Dataset content section start

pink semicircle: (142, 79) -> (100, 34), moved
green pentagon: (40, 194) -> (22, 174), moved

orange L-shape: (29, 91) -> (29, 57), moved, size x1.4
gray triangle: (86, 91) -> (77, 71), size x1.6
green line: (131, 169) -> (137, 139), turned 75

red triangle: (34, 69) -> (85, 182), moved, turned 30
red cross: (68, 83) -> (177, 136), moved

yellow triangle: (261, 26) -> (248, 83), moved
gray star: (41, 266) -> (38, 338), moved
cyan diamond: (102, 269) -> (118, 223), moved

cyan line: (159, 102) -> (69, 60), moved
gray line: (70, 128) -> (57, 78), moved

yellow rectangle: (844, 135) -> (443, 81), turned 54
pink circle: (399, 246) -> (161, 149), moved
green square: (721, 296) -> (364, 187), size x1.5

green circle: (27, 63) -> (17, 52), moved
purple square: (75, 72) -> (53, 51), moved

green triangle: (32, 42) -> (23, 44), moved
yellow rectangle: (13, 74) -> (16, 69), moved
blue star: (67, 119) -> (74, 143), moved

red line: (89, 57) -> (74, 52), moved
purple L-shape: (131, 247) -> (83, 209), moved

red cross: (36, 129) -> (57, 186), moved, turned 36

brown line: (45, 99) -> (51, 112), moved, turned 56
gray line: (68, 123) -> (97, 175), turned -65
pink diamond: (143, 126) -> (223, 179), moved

Dataset content section end

**Exercise objective**
From the line that contains "red line: (89, 57) -> (74, 52), moved" to the last line of the data, write out each line exactly and add nothing.

**Expected answer**
red line: (89, 57) -> (74, 52), moved
purple L-shape: (131, 247) -> (83, 209), moved

red cross: (36, 129) -> (57, 186), moved, turned 36

brown line: (45, 99) -> (51, 112), moved, turned 56
gray line: (68, 123) -> (97, 175), turned -65
pink diamond: (143, 126) -> (223, 179), moved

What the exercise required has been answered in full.